• Exercise aim
Search through the entries for the word "black" and copy every line that has it.

·····

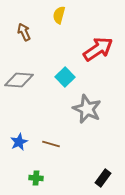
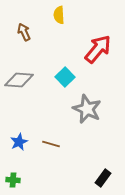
yellow semicircle: rotated 18 degrees counterclockwise
red arrow: rotated 16 degrees counterclockwise
green cross: moved 23 px left, 2 px down
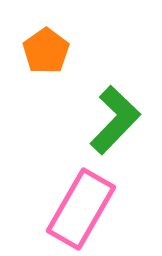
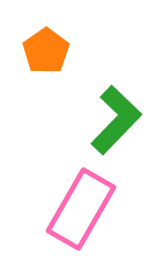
green L-shape: moved 1 px right
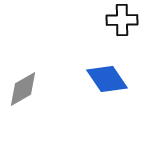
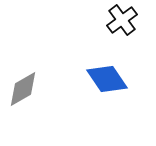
black cross: rotated 36 degrees counterclockwise
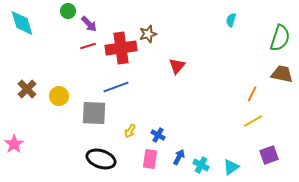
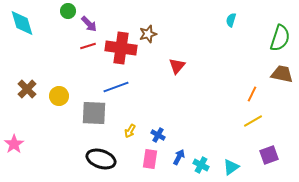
red cross: rotated 16 degrees clockwise
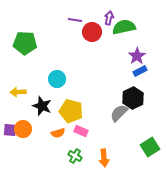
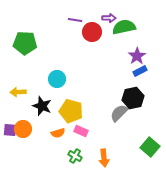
purple arrow: rotated 80 degrees clockwise
black hexagon: rotated 15 degrees clockwise
green square: rotated 18 degrees counterclockwise
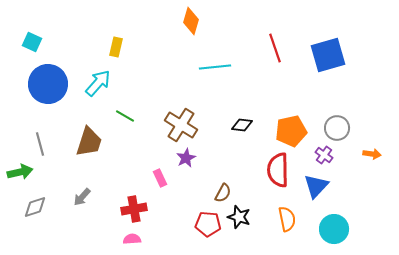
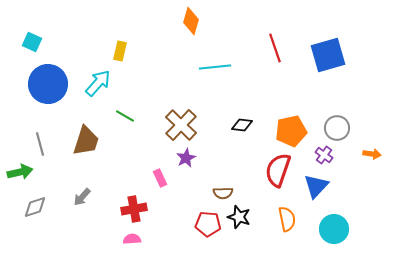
yellow rectangle: moved 4 px right, 4 px down
brown cross: rotated 12 degrees clockwise
brown trapezoid: moved 3 px left, 1 px up
red semicircle: rotated 20 degrees clockwise
brown semicircle: rotated 60 degrees clockwise
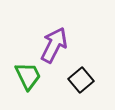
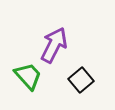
green trapezoid: rotated 16 degrees counterclockwise
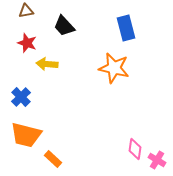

·····

• Reply to the task
black cross: rotated 36 degrees counterclockwise
black hexagon: rotated 15 degrees clockwise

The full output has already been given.